Modification records:
▬▬▬
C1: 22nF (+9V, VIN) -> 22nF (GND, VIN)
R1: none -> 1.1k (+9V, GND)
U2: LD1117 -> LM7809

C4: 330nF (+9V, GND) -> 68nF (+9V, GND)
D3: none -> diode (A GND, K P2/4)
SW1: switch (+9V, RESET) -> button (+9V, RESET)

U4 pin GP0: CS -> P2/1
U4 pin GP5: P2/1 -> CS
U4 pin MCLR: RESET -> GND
▬▬▬
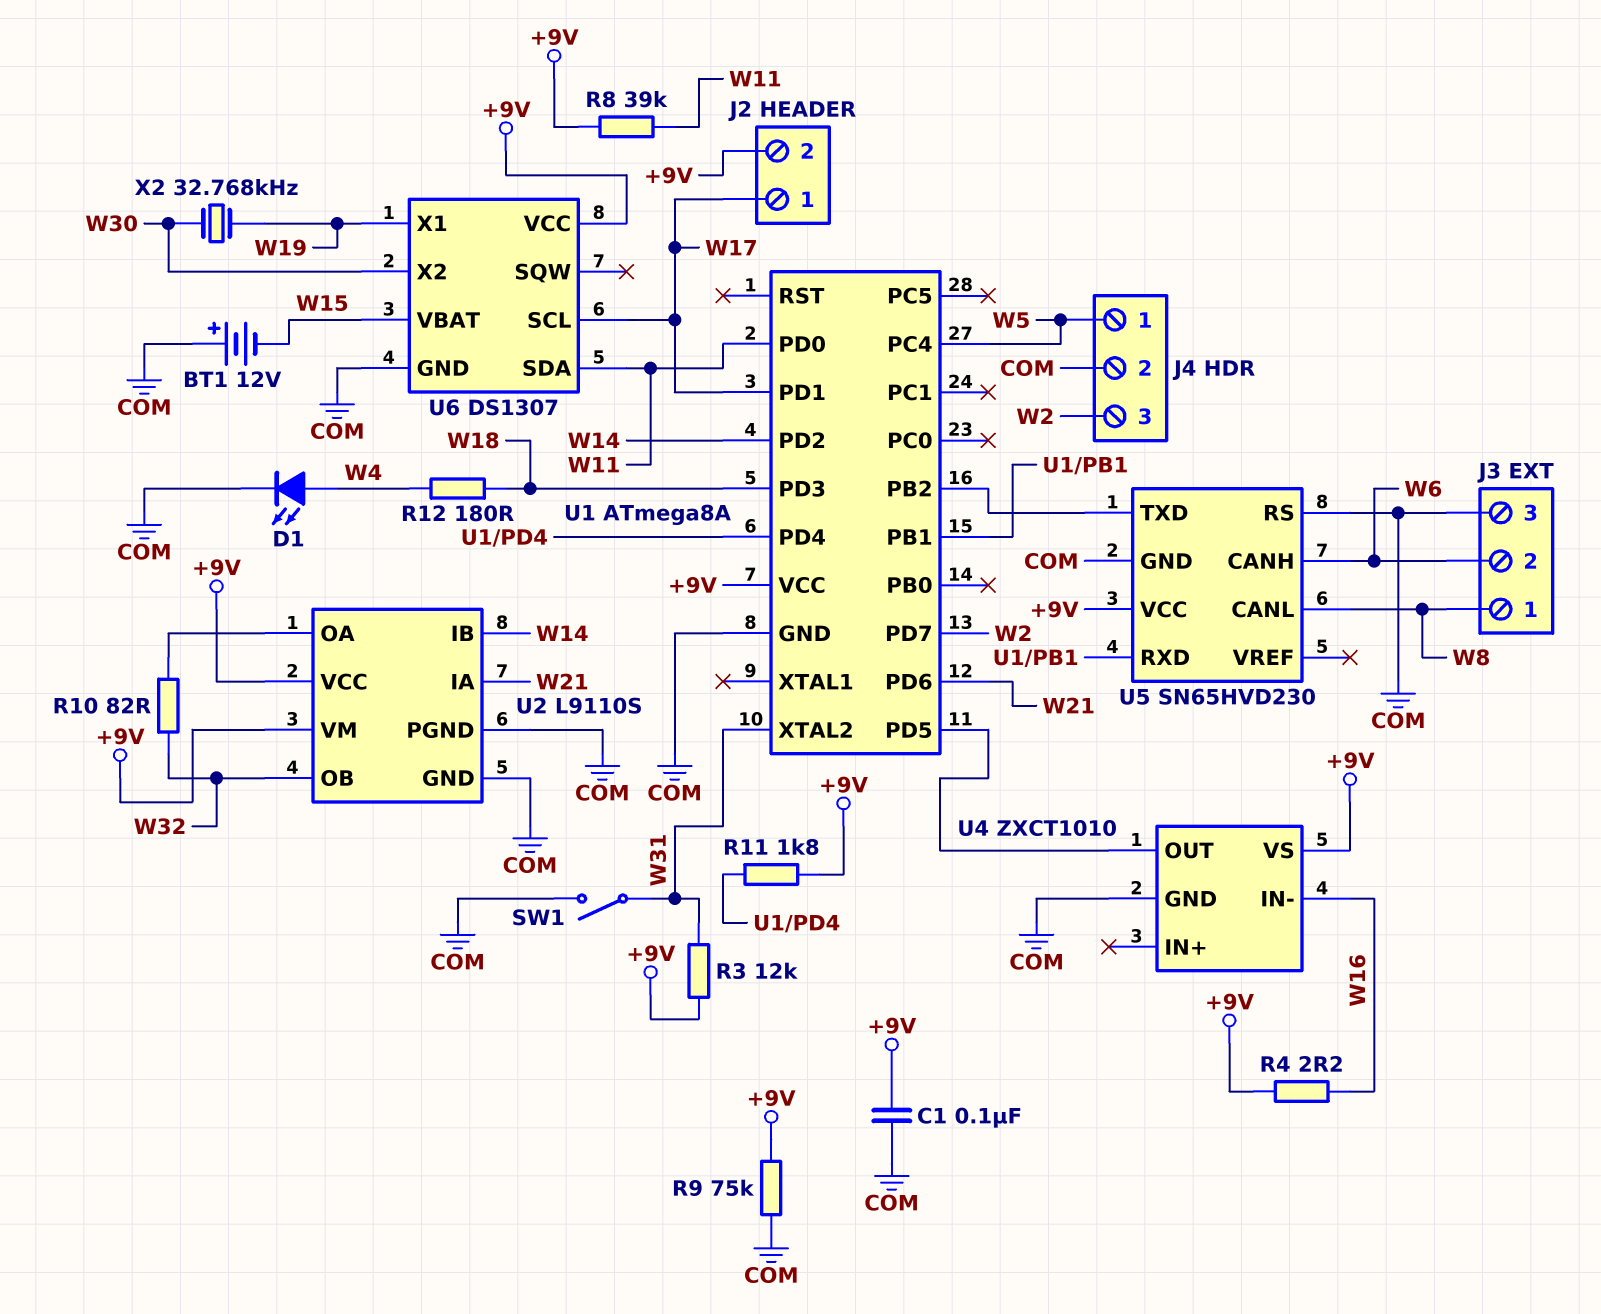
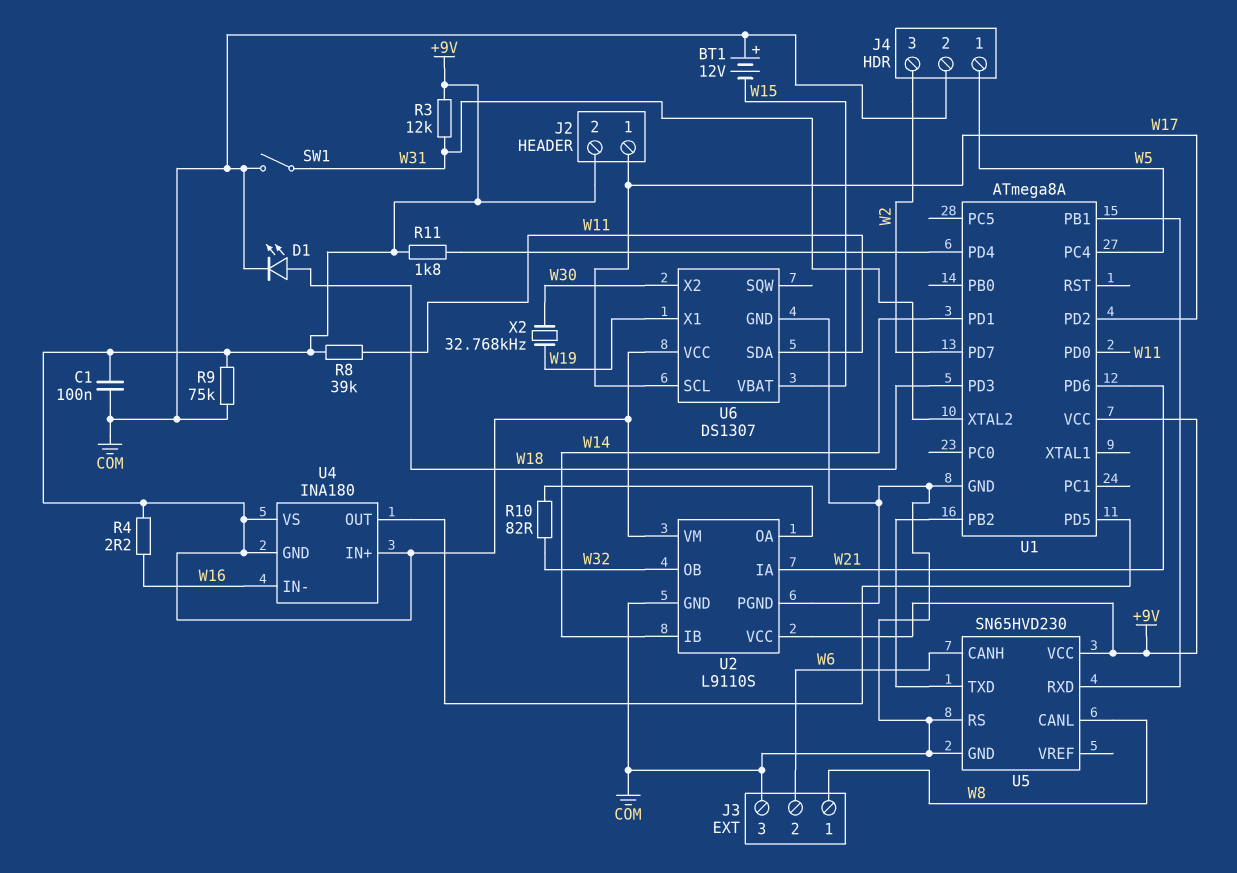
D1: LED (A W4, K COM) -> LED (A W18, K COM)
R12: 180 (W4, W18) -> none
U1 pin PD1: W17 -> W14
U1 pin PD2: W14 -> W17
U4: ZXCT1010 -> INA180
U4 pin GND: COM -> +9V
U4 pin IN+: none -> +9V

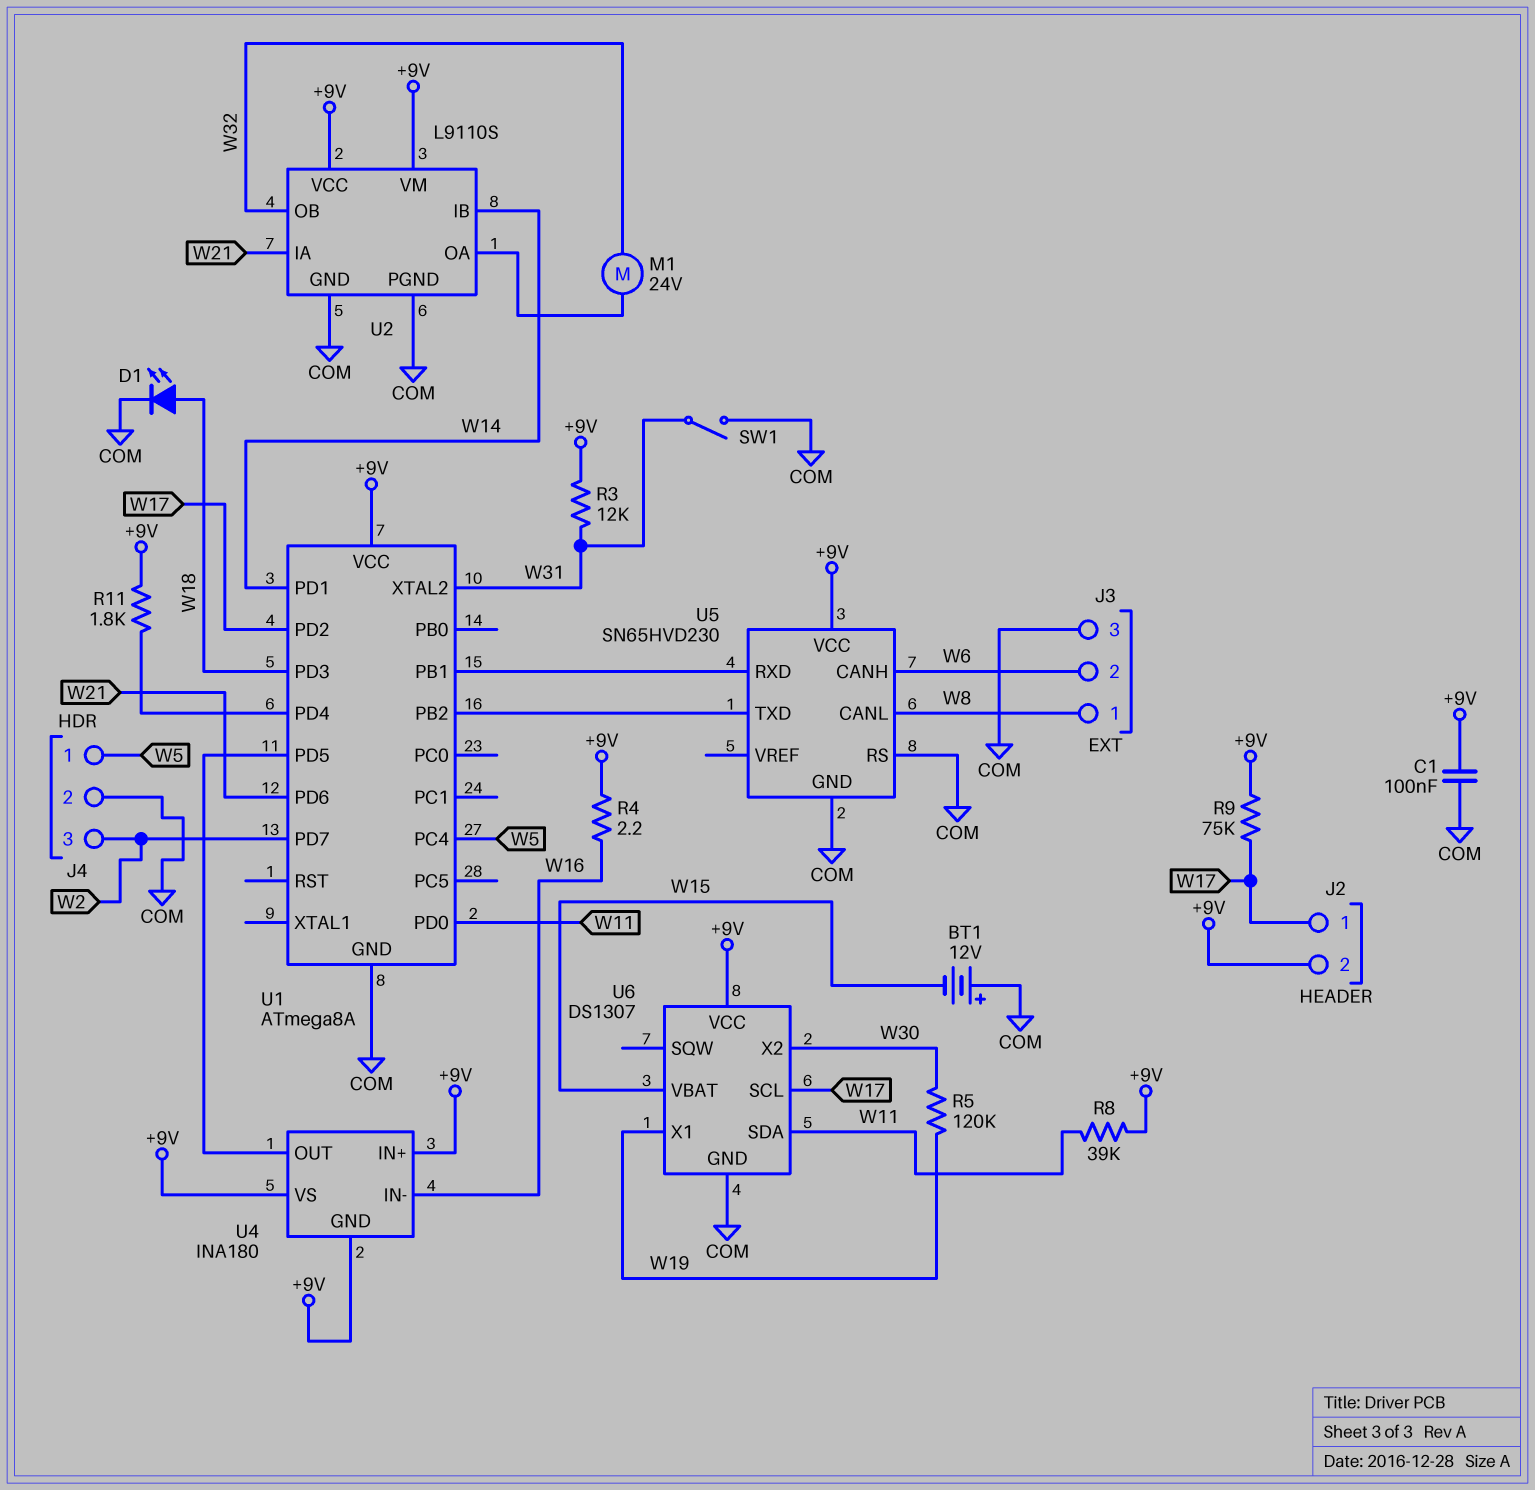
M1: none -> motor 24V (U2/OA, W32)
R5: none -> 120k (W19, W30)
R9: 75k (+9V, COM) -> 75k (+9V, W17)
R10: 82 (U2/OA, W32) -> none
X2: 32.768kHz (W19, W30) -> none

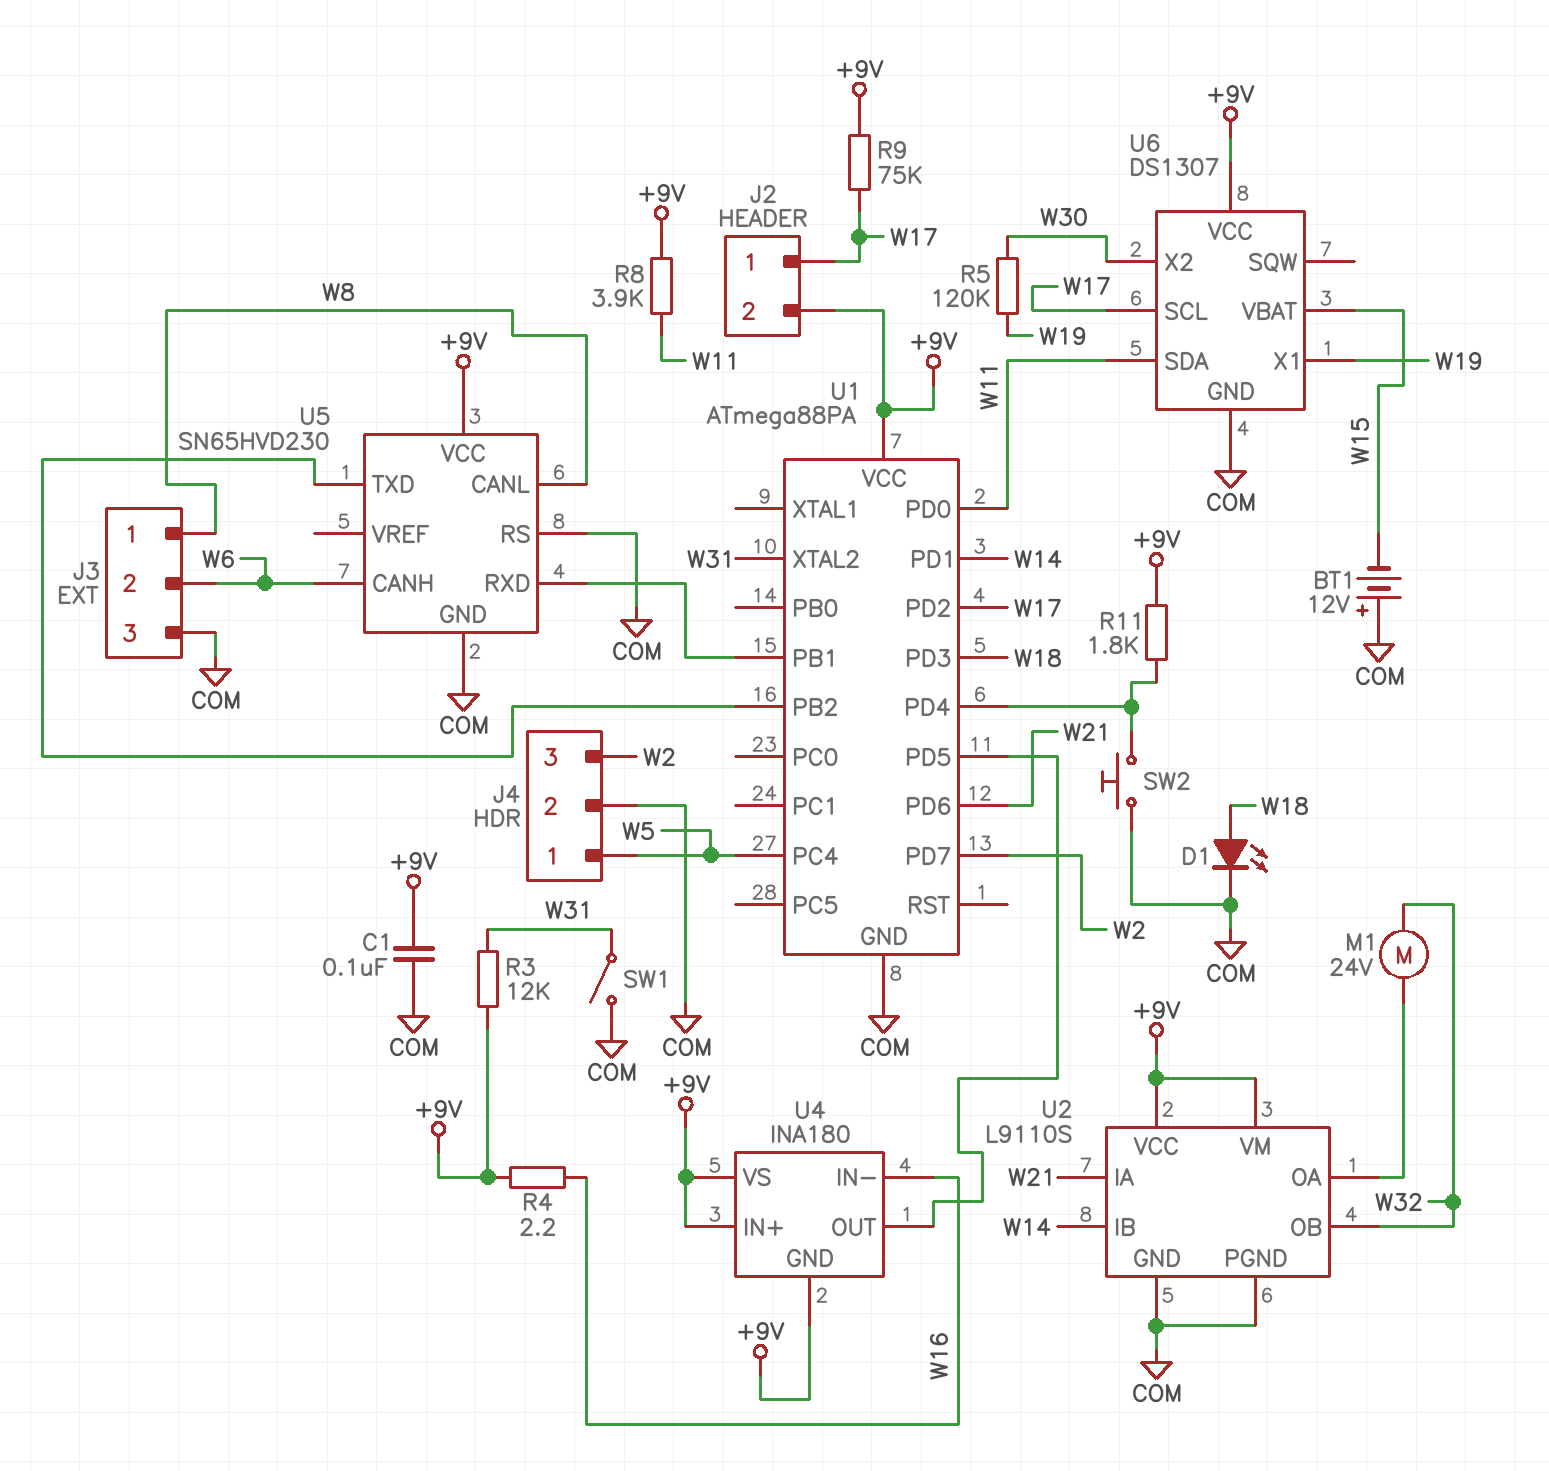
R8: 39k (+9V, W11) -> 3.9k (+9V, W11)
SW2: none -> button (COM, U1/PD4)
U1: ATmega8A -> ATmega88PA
▬▬▬
• **TASK DESCRIPTION**
Exact copy, no pictures. Write out the lines in the entries above, starting with the line with "X2: 32.768kHz (W19, W30) -> none" and going on through the line with "U1: ATmega8A -> ATmega88PA", keeping both.

• **RESPONSE BELOW**
X2: 32.768kHz (W19, W30) -> none

R8: 39k (+9V, W11) -> 3.9k (+9V, W11)
SW2: none -> button (COM, U1/PD4)
U1: ATmega8A -> ATmega88PA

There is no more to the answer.